Exercise:
Take the data below and write it out exactly, except for the pictures.

Data provided:

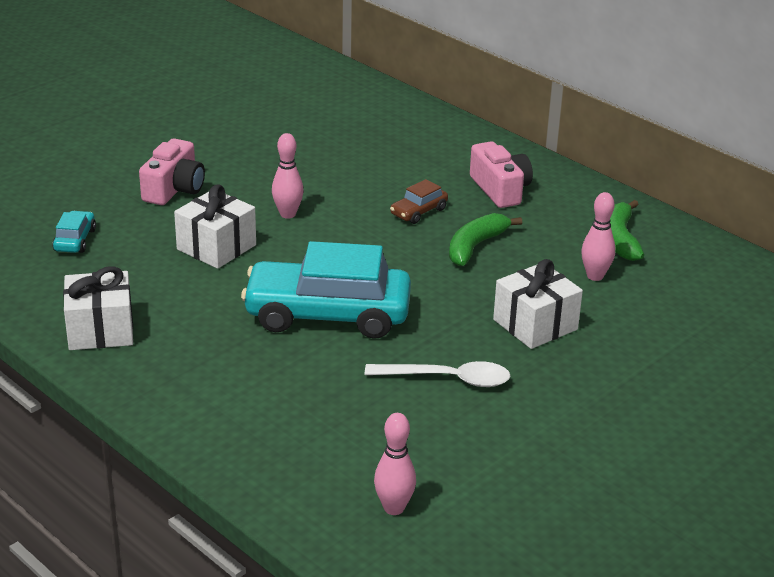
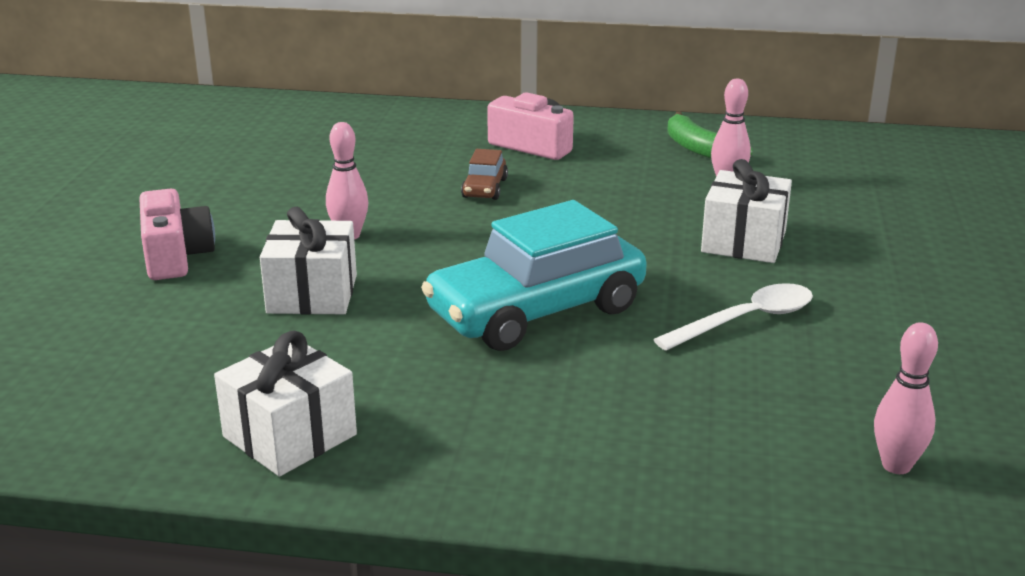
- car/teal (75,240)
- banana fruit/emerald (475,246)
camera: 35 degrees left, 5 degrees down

Response:
- car/teal (75,240)
- banana fruit/emerald (475,246)
camera: 35 degrees left, 5 degrees down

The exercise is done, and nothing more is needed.